WHAT YOU ARE ASKED TO DO
Reproduce exactly, from the line containing "IC2 pin OUT: +15V -> +12V", every line down to the end of the data below.

================

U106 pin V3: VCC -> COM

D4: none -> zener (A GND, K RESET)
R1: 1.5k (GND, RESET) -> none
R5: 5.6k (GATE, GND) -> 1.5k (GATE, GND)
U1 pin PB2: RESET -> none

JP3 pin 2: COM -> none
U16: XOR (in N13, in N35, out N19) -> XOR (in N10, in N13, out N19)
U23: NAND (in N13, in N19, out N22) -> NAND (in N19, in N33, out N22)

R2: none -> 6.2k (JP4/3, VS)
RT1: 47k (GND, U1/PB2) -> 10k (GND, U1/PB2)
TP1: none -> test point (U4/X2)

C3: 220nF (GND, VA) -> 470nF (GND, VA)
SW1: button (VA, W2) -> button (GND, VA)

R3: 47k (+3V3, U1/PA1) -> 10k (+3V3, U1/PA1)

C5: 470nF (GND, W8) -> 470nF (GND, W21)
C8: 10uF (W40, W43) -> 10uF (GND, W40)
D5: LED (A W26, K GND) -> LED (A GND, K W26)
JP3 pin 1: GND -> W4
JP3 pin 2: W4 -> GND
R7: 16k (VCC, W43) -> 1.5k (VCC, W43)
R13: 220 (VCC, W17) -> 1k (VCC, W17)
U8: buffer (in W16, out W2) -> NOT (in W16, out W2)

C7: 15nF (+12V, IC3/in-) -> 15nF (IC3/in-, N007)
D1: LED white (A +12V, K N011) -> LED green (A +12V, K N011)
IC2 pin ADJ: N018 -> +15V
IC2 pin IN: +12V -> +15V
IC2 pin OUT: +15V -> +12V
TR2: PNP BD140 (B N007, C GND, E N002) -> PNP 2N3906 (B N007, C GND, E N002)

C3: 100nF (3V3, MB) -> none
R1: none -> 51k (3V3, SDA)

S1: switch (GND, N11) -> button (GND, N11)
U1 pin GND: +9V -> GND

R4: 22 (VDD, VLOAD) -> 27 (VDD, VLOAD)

================

RESPONSE AREA
IC2 pin OUT: +15V -> +12V
TR2: PNP BD140 (B N007, C GND, E N002) -> PNP 2N3906 (B N007, C GND, E N002)

C3: 100nF (3V3, MB) -> none
R1: none -> 51k (3V3, SDA)

S1: switch (GND, N11) -> button (GND, N11)
U1 pin GND: +9V -> GND

R4: 22 (VDD, VLOAD) -> 27 (VDD, VLOAD)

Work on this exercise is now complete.